## BEGIN
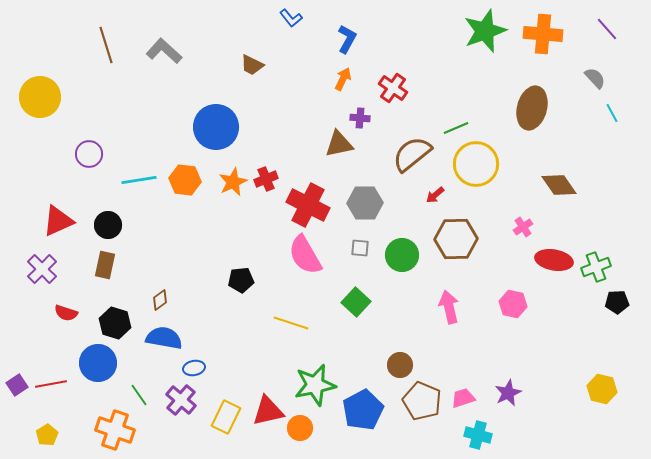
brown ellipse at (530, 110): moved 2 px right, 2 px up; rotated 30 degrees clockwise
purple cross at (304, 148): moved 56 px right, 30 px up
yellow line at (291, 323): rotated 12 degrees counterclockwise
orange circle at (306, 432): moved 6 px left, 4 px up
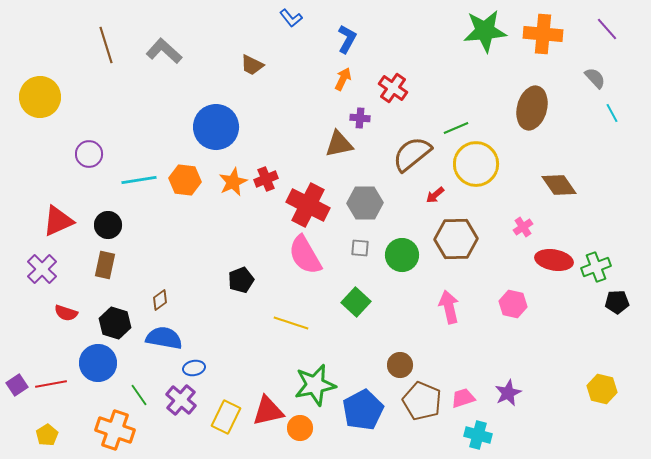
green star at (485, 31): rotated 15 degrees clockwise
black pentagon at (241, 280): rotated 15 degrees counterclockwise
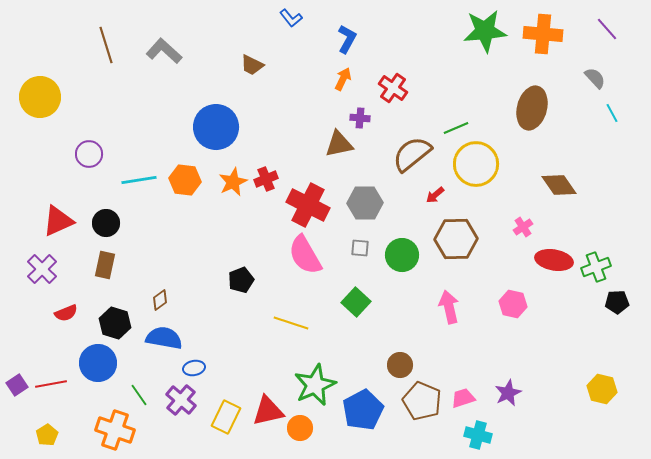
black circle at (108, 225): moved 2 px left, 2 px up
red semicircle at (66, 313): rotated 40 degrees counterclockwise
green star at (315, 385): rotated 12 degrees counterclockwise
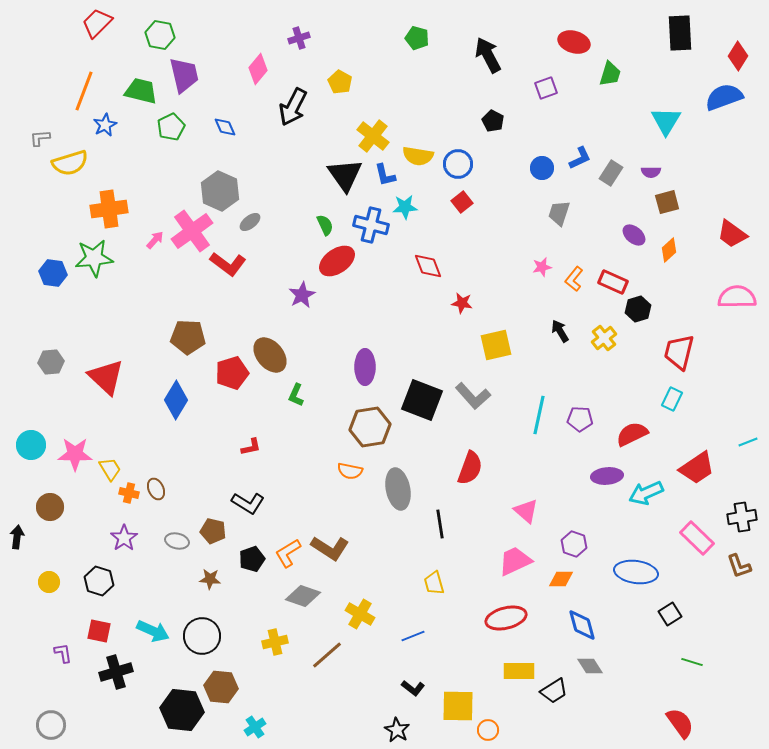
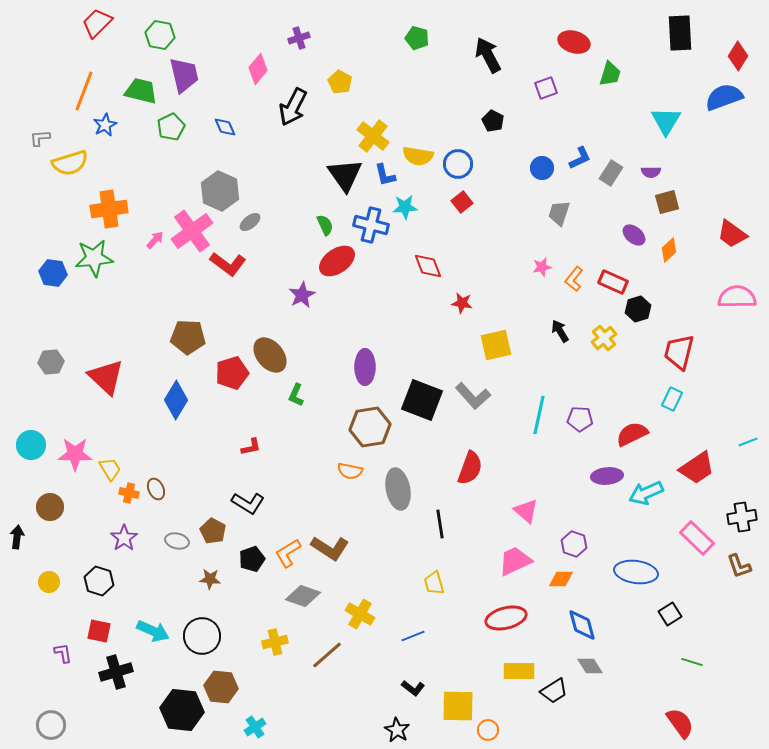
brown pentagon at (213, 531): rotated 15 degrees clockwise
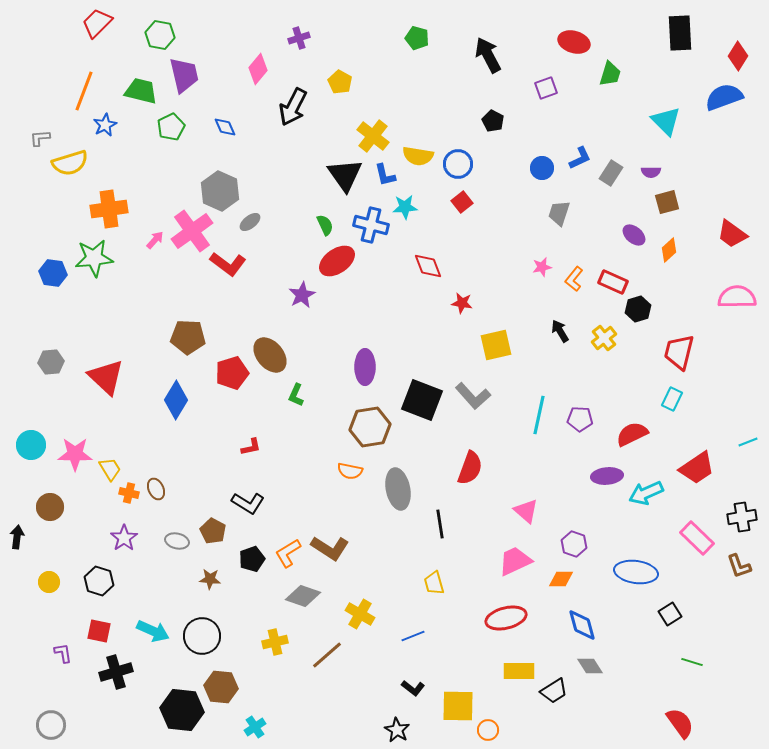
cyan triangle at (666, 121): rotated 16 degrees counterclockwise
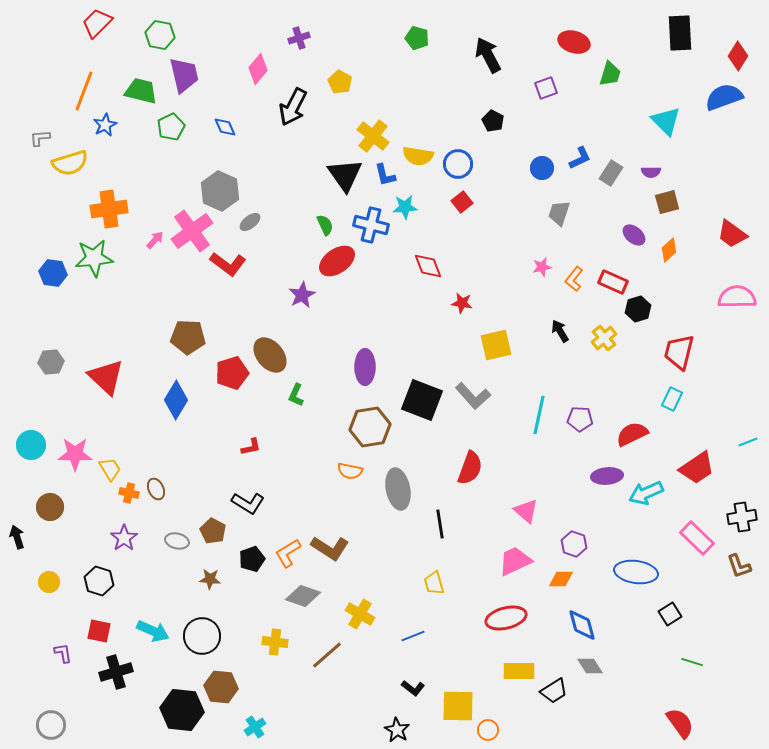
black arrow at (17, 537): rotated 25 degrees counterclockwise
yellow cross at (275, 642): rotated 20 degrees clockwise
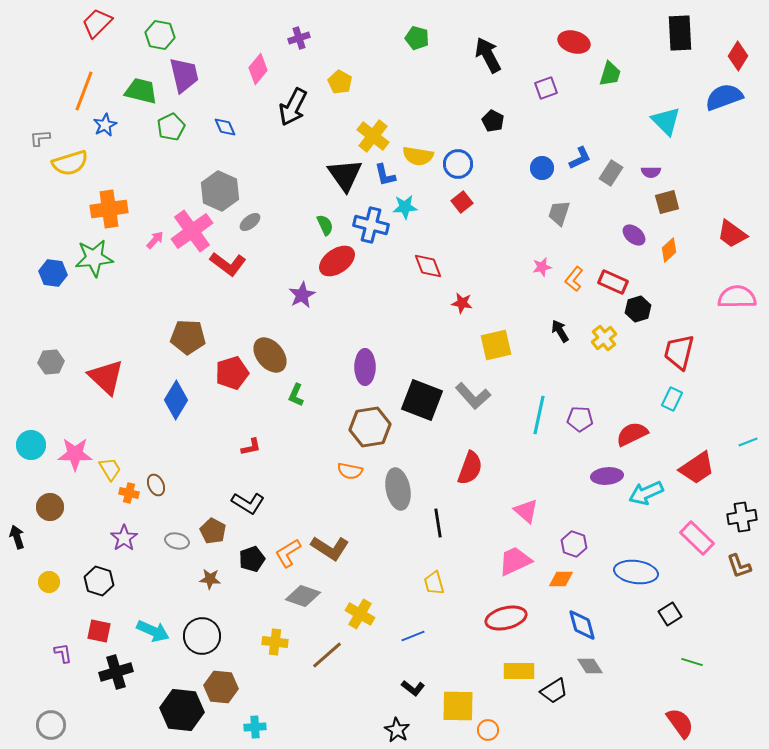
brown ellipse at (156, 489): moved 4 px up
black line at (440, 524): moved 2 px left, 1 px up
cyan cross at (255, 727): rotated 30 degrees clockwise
## END
▶ Task statement
Update all the rows above by changing every "counterclockwise" to "anticlockwise" and keeping everything else the same. Leave the picture lines out of your answer.

▶ Result
brown ellipse at (530, 110): moved 2 px right, 2 px up; rotated 30 degrees clockwise
purple cross at (304, 148): moved 56 px right, 30 px up
yellow line at (291, 323): rotated 12 degrees anticlockwise
orange circle at (306, 432): moved 6 px left, 4 px up
green star at (485, 31): rotated 15 degrees clockwise
black pentagon at (241, 280): rotated 15 degrees anticlockwise
black circle at (108, 225): moved 2 px left, 2 px up
red semicircle at (66, 313): rotated 40 degrees anticlockwise
green star at (315, 385): rotated 12 degrees anticlockwise
brown pentagon at (213, 531): rotated 15 degrees clockwise
cyan triangle at (666, 121): rotated 16 degrees anticlockwise
black arrow at (17, 537): rotated 25 degrees anticlockwise
yellow cross at (275, 642): rotated 20 degrees clockwise
brown ellipse at (156, 489): moved 4 px up
black line at (440, 524): moved 2 px left, 1 px up
cyan cross at (255, 727): rotated 30 degrees clockwise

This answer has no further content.